• DATA TO USE
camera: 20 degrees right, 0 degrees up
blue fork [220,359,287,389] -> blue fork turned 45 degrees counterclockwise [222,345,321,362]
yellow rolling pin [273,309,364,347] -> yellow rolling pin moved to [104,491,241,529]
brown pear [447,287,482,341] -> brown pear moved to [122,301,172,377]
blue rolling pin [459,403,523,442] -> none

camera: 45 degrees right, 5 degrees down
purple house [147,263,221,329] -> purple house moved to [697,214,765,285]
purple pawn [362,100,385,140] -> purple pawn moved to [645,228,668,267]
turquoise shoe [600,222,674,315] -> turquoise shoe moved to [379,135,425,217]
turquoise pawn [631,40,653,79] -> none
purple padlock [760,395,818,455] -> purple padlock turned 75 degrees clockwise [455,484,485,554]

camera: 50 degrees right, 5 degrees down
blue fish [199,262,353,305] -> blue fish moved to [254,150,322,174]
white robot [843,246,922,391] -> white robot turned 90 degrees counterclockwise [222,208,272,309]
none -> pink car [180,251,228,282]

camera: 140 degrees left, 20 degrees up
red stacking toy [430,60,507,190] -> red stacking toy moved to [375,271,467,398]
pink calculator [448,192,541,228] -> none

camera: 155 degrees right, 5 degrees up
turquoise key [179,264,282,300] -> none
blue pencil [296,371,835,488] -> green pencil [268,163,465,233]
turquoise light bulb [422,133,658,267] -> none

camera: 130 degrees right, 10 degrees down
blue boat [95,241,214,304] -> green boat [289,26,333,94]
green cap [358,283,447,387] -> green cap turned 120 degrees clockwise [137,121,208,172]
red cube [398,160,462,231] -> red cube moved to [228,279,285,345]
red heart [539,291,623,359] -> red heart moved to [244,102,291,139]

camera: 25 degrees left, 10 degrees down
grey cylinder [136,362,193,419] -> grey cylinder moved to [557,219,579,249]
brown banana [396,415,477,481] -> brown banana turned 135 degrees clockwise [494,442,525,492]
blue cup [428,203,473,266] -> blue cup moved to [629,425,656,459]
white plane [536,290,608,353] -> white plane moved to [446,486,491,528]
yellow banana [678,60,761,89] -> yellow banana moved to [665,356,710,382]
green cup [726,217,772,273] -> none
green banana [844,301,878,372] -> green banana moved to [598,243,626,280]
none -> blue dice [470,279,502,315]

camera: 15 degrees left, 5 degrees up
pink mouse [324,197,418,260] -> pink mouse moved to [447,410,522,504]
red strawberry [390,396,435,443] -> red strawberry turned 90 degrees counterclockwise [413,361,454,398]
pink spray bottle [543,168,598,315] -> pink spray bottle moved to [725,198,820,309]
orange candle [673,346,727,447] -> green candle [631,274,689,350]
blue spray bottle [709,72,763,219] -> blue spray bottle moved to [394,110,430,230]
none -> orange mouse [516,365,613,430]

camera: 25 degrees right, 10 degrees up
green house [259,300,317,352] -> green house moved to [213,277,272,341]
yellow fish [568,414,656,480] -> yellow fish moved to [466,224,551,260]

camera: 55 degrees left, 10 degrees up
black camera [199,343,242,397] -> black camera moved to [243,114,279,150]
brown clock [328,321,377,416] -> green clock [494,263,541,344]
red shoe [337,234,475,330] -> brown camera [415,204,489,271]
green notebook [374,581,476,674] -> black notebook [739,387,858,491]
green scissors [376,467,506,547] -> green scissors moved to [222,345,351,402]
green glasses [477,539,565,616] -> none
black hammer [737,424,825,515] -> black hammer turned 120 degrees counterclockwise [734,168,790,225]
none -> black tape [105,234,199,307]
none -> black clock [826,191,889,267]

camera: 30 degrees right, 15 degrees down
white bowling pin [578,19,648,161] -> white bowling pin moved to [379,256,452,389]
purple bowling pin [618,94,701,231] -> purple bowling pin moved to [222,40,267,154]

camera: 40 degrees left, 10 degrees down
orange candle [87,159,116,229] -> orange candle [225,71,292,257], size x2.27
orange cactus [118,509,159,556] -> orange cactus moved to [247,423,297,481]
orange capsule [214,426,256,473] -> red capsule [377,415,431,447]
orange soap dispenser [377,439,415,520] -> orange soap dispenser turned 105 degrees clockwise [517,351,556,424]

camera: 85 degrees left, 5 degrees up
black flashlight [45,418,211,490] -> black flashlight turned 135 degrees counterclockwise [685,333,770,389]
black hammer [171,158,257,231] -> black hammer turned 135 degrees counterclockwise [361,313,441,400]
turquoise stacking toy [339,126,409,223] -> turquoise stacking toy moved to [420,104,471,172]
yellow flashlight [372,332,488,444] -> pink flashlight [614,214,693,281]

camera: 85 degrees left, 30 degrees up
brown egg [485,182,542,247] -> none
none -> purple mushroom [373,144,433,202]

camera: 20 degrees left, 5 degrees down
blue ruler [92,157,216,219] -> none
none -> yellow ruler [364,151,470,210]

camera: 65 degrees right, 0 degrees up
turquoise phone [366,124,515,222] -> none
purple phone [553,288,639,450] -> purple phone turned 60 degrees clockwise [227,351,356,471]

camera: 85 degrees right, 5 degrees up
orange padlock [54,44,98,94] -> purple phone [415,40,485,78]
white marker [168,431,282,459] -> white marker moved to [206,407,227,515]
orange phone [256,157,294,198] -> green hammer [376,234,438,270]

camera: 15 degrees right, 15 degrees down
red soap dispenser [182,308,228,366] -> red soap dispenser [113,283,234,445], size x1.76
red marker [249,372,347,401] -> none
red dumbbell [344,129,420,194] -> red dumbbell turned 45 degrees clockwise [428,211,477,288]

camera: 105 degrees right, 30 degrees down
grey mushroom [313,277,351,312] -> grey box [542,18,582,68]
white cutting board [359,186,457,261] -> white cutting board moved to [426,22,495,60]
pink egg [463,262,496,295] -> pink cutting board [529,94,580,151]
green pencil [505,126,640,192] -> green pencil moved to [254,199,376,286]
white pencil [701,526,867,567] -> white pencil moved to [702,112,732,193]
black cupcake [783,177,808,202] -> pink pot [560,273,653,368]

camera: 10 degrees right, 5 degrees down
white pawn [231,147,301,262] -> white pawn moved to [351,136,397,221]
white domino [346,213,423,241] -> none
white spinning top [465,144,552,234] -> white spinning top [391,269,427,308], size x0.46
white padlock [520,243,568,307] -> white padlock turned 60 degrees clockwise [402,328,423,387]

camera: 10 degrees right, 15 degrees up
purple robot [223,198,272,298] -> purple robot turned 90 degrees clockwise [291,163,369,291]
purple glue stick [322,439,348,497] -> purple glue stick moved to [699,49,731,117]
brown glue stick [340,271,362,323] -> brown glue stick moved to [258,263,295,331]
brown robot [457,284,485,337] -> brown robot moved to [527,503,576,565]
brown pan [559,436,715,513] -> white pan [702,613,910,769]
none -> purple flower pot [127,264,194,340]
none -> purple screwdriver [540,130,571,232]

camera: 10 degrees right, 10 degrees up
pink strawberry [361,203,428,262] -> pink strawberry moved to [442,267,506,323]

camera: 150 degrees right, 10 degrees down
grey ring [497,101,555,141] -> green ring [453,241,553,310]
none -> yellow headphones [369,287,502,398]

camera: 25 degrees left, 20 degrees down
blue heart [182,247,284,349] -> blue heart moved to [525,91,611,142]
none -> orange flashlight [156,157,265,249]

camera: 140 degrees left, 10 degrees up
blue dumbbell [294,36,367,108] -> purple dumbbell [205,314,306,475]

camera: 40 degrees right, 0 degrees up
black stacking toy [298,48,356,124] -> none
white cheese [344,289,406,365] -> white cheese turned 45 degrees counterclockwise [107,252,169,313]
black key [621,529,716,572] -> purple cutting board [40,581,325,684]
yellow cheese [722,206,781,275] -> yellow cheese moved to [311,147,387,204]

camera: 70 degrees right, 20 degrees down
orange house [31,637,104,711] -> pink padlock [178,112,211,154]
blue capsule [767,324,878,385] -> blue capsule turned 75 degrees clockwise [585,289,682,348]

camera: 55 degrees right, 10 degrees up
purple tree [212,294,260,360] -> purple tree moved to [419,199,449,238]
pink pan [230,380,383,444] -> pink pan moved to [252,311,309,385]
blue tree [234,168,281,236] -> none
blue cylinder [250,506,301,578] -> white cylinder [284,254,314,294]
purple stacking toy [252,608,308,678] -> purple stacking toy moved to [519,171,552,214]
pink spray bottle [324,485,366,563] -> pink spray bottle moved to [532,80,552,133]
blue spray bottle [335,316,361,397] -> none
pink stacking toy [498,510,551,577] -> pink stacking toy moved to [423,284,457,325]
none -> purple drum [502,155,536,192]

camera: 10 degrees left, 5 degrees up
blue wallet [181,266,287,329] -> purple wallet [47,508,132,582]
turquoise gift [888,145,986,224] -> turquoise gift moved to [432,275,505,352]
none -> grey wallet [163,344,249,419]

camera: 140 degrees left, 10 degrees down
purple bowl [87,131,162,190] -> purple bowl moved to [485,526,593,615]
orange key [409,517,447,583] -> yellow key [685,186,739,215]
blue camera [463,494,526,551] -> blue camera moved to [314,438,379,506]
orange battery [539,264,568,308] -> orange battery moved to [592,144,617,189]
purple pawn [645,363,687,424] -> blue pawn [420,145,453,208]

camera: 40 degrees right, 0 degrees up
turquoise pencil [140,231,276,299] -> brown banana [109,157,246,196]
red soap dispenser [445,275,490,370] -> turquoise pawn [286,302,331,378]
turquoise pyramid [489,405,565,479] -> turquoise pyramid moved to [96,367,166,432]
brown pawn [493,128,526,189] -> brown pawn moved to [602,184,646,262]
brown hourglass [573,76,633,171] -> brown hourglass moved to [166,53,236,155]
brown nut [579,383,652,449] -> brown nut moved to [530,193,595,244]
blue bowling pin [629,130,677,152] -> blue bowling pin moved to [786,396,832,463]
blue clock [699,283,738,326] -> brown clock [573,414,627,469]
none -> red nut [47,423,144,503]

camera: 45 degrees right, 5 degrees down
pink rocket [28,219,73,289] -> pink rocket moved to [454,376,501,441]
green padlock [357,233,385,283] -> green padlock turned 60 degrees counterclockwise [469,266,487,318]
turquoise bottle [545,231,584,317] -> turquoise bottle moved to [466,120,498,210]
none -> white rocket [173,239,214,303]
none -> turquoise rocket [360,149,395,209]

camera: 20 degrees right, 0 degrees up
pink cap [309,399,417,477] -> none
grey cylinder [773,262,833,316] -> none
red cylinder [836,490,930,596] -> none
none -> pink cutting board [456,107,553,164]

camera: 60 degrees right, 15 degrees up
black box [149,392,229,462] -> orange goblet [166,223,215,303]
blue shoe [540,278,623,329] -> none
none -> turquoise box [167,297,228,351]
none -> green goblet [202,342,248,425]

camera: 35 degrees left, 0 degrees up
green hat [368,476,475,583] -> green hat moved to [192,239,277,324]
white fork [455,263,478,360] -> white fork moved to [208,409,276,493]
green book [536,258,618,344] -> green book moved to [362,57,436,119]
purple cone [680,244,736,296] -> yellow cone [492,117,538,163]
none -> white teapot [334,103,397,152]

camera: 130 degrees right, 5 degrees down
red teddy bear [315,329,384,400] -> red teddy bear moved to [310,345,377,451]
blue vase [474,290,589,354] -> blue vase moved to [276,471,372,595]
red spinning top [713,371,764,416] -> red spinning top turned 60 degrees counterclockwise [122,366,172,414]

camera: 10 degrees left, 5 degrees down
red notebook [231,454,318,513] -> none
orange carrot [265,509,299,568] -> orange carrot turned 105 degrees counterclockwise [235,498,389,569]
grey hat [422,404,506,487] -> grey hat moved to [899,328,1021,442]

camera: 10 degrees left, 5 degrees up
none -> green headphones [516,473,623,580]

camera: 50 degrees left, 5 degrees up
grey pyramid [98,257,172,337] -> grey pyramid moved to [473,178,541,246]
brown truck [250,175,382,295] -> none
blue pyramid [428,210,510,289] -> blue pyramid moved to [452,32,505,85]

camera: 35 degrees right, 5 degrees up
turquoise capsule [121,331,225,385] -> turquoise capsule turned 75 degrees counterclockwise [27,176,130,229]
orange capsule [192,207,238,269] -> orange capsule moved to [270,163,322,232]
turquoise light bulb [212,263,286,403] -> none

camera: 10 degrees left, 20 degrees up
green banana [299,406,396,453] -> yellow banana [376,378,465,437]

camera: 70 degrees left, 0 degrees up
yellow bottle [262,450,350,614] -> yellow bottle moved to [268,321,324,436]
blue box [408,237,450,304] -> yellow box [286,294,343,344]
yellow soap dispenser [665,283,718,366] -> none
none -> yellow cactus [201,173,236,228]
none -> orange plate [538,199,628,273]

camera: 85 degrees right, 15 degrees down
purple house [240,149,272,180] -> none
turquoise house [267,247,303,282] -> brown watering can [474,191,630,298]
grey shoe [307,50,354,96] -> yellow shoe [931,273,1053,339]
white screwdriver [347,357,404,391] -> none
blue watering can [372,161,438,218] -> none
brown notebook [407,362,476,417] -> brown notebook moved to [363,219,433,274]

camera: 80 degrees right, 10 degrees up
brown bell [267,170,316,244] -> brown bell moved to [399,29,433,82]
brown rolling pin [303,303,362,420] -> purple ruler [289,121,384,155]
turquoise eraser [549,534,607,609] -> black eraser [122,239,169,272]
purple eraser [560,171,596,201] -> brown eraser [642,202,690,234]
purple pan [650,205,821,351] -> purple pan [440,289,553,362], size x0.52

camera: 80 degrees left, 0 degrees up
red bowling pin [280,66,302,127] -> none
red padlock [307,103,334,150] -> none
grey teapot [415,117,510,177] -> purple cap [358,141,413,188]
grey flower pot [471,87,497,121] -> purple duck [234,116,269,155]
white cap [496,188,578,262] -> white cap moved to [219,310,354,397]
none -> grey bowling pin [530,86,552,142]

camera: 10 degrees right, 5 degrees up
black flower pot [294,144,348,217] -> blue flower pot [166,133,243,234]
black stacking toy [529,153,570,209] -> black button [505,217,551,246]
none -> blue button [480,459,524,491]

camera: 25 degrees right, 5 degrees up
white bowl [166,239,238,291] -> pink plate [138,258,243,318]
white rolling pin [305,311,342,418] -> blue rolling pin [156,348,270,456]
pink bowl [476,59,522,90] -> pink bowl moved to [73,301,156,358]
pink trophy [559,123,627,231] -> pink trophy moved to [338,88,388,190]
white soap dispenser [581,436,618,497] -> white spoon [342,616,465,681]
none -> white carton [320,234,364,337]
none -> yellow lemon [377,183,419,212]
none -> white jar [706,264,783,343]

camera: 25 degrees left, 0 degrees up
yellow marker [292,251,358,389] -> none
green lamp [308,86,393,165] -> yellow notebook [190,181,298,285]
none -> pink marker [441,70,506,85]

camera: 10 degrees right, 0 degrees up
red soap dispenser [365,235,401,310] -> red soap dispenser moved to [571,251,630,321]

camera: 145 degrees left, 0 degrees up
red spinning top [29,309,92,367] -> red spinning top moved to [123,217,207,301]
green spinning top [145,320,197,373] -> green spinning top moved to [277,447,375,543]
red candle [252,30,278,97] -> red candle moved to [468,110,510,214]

• EXERCISE
Please count how many lines of the material above include the string "mouse", then give that number alone.

• SOLUTION
2